- **DATA**:

-*-*-

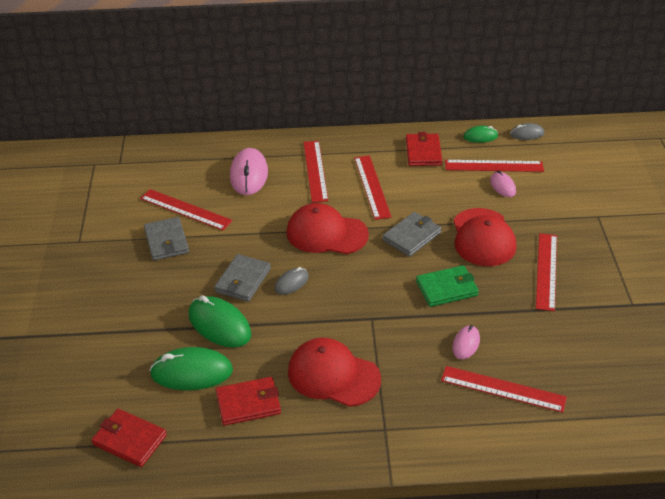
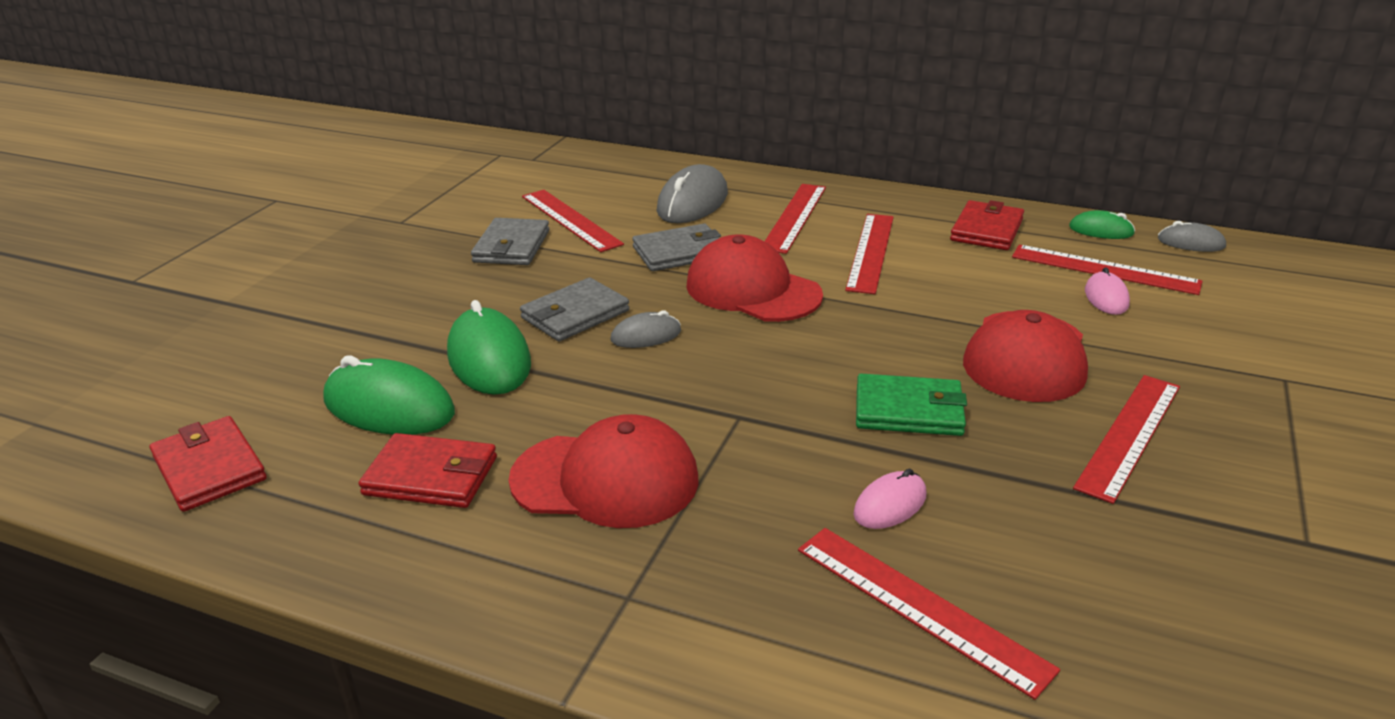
camera: 25 degrees right, 10 degrees down
(249, 175) = (692, 202): pink mouse -> grey mouse
(333, 375) = (605, 479): red cap -> red cap turned 135 degrees clockwise
(412, 236) = (894, 325): grey wallet -> grey wallet (679, 252)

-*-*-

- **EXERCISE AIM**: Scan the listing for "degrees" and copy out each line that has it.

- **TASK SOLUTION**:
camera: 25 degrees right, 10 degrees down
(333, 375) = (605, 479): red cap -> red cap turned 135 degrees clockwise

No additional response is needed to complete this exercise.